**ACTIVITY**:
Your answer is a copy of every line in the records where "goblet" appears.

**RECORDS FOR THIS TASK**:

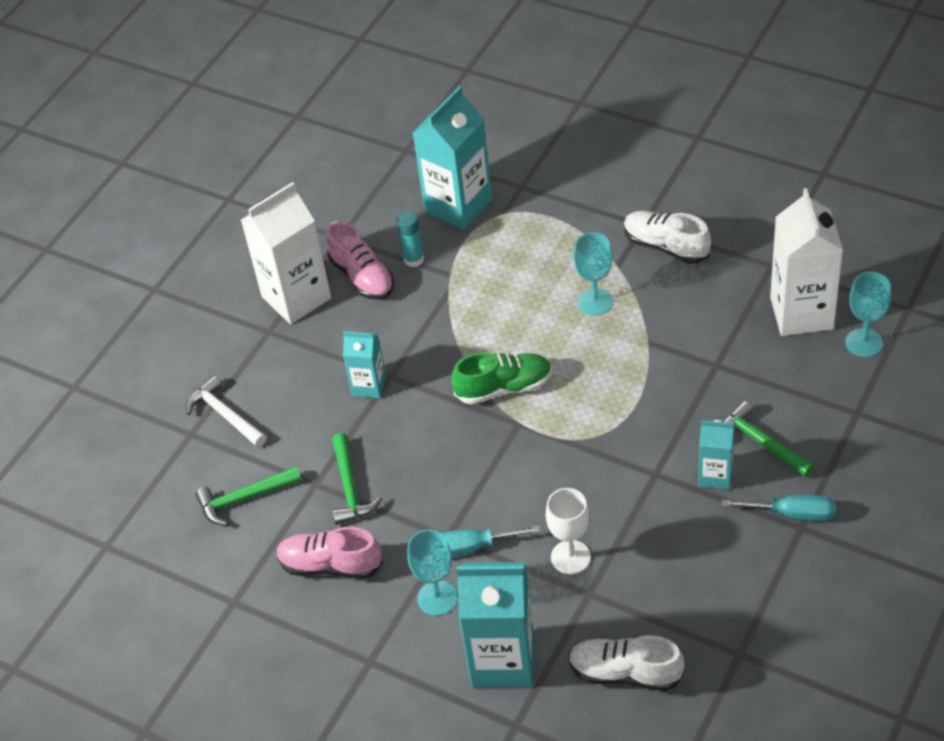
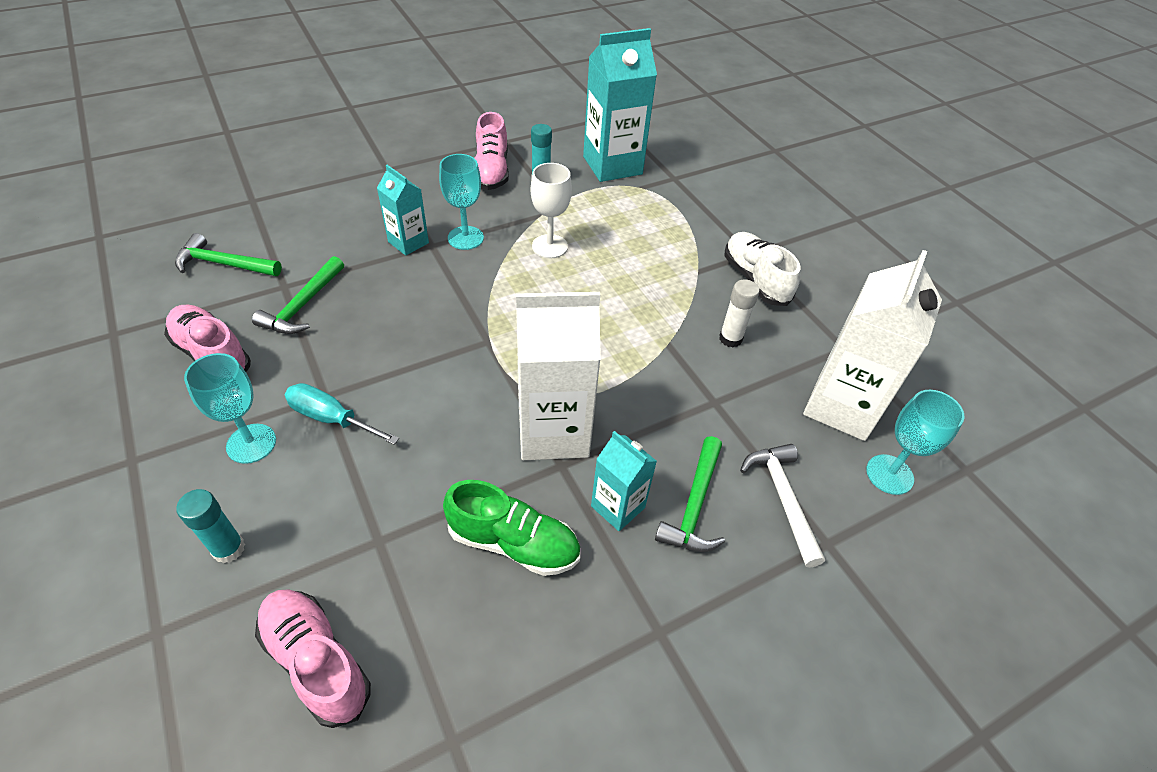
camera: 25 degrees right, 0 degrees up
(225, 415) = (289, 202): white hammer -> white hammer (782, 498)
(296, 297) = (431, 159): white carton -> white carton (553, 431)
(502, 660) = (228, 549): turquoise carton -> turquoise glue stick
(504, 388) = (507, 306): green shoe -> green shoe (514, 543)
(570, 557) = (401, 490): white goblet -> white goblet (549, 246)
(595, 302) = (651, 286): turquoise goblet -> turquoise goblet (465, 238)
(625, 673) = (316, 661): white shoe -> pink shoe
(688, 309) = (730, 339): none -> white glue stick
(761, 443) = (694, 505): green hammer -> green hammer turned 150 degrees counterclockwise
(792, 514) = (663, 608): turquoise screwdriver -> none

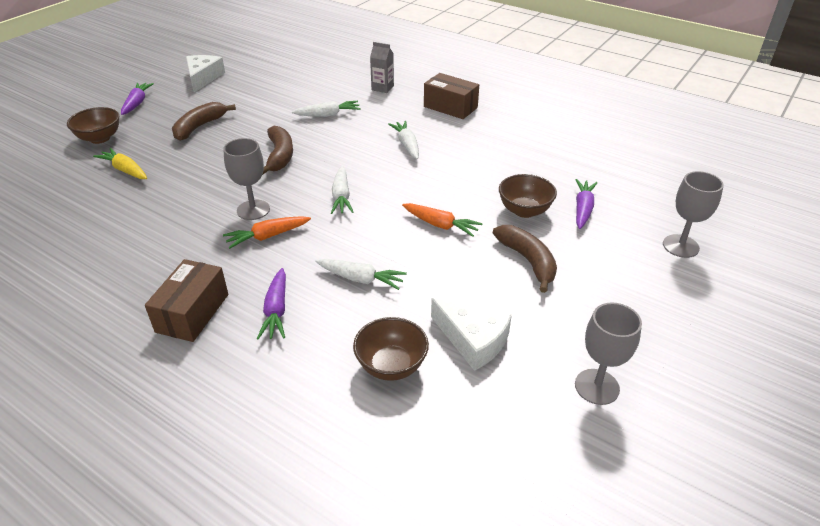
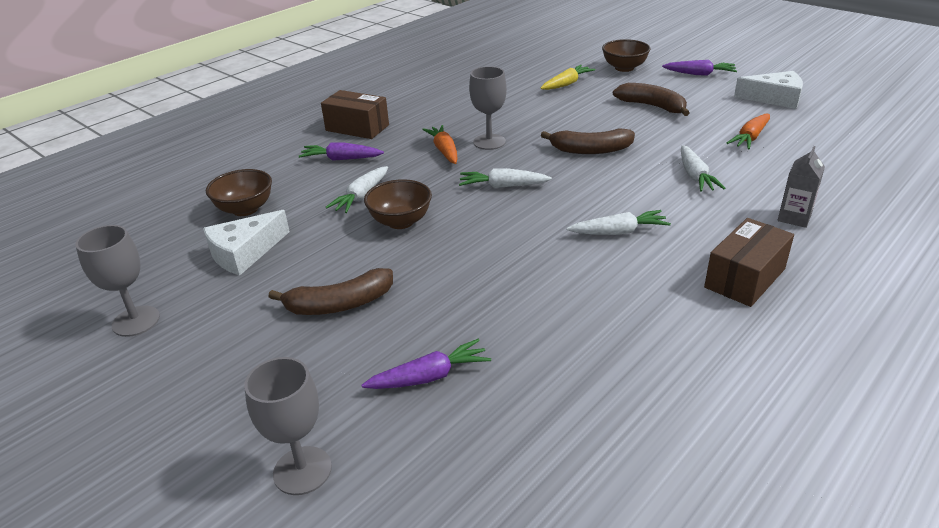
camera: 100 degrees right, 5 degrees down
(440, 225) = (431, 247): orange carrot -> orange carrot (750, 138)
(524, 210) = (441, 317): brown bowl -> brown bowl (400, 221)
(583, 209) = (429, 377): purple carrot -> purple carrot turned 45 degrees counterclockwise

**YOUR SOLUTION**:
(570, 557) = (401, 490): white goblet -> white goblet (549, 246)
(595, 302) = (651, 286): turquoise goblet -> turquoise goblet (465, 238)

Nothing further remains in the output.